PROBLEM STATEMENT — When the line containing "SD pin CS: B7 -> A7" is reached, include it and end there; set down verbatim every line before it, starting at the top of the records.

DATA TO USE —
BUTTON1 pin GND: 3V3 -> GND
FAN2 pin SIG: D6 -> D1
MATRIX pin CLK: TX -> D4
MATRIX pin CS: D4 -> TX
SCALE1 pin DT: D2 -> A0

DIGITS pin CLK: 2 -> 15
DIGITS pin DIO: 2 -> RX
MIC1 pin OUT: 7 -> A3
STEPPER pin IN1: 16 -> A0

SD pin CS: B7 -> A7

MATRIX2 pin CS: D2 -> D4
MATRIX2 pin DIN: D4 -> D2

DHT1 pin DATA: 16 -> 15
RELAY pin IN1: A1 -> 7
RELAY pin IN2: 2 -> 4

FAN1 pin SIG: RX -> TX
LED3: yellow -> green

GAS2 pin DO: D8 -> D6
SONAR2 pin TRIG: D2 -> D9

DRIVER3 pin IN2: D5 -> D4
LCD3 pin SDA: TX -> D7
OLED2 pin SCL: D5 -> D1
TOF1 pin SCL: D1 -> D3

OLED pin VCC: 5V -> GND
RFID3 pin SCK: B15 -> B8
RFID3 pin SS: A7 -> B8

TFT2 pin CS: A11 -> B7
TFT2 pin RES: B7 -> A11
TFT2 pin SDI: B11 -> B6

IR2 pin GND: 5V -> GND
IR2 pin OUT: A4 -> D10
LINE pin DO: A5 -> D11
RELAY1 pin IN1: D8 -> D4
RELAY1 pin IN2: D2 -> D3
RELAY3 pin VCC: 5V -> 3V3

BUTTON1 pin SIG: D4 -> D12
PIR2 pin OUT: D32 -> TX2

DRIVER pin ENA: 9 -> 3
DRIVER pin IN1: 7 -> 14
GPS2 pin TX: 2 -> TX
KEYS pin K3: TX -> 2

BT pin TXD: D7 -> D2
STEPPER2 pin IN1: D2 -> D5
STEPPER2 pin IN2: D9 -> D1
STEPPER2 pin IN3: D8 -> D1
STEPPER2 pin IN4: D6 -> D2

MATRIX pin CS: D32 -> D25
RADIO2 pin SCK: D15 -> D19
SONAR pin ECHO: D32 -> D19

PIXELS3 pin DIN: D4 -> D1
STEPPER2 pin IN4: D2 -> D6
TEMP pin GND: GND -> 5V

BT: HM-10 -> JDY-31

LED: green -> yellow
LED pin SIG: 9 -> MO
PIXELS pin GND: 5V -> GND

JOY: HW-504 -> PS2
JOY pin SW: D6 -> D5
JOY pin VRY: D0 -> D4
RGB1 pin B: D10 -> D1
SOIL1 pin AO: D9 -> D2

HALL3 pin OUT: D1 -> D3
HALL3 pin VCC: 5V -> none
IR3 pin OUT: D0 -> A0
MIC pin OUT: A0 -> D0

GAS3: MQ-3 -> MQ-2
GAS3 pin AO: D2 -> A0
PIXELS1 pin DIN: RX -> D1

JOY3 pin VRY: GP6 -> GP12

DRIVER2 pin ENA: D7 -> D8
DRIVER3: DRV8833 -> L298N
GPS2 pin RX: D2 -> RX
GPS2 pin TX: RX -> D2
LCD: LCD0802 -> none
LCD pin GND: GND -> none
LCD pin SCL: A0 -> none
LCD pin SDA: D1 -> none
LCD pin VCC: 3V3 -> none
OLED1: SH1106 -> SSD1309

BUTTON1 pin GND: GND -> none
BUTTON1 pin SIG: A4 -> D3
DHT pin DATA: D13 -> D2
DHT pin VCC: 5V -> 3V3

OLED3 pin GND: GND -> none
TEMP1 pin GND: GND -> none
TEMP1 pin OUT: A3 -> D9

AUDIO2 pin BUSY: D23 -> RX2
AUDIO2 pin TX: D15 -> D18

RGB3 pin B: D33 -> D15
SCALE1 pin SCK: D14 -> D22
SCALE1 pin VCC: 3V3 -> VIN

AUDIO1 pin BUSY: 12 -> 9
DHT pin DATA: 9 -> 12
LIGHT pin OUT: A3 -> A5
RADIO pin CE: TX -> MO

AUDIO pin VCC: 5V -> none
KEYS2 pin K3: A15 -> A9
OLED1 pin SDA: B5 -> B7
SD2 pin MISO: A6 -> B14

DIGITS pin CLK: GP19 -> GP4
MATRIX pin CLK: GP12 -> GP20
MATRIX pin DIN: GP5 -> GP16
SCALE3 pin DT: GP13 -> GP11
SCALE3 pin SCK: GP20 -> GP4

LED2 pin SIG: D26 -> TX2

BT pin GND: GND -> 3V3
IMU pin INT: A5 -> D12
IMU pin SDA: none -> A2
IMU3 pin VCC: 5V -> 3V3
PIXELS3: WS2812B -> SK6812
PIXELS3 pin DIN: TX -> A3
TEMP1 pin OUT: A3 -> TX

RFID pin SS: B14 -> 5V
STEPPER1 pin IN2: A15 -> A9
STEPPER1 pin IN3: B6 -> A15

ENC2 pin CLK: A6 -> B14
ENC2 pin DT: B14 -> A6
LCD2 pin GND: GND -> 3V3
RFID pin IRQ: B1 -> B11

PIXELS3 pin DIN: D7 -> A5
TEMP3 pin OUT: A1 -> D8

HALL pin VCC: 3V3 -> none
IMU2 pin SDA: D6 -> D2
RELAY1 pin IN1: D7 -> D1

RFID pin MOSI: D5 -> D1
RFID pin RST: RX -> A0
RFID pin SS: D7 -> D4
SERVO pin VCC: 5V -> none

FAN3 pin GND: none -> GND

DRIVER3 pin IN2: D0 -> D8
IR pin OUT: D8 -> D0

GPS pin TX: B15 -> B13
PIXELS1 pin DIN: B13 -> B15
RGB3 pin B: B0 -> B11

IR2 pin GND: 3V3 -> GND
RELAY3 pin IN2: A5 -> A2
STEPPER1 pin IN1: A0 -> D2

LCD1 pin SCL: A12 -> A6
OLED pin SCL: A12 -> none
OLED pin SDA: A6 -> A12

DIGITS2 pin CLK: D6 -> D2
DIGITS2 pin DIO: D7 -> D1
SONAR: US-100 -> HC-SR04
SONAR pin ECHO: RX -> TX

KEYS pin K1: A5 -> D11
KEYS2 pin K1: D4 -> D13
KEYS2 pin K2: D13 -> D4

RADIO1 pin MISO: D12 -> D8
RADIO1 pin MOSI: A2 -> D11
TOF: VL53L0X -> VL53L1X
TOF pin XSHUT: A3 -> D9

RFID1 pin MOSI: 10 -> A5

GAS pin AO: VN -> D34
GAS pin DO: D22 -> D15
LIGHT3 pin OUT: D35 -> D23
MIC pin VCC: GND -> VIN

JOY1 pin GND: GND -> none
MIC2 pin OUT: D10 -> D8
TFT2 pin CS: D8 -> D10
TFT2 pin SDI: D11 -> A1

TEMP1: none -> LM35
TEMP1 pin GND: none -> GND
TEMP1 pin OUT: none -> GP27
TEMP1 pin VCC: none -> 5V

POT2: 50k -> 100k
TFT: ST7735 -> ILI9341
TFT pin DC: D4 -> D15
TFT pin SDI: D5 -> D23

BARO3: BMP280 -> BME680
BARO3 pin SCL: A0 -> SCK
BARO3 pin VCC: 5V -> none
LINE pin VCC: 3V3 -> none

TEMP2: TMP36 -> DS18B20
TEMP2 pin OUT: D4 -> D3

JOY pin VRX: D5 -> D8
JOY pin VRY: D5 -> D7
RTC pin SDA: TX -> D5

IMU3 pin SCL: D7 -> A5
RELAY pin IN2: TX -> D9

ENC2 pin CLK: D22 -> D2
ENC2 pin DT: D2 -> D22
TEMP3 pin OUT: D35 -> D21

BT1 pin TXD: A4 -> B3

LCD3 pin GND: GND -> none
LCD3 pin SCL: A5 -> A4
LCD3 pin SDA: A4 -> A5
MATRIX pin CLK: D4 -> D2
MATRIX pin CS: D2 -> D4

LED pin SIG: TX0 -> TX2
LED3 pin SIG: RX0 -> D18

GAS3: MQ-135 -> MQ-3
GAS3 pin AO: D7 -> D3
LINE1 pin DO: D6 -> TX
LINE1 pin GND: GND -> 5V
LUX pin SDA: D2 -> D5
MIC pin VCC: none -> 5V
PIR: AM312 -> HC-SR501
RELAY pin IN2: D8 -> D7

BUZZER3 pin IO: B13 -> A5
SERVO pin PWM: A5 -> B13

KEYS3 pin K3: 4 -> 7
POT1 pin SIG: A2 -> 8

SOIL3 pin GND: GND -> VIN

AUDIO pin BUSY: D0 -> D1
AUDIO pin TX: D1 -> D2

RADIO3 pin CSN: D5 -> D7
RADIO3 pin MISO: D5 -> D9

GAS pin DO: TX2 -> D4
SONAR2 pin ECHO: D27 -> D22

YOUR RESPONSE —
BUTTON1 pin GND: 3V3 -> GND
FAN2 pin SIG: D6 -> D1
MATRIX pin CLK: TX -> D4
MATRIX pin CS: D4 -> TX
SCALE1 pin DT: D2 -> A0

DIGITS pin CLK: 2 -> 15
DIGITS pin DIO: 2 -> RX
MIC1 pin OUT: 7 -> A3
STEPPER pin IN1: 16 -> A0

SD pin CS: B7 -> A7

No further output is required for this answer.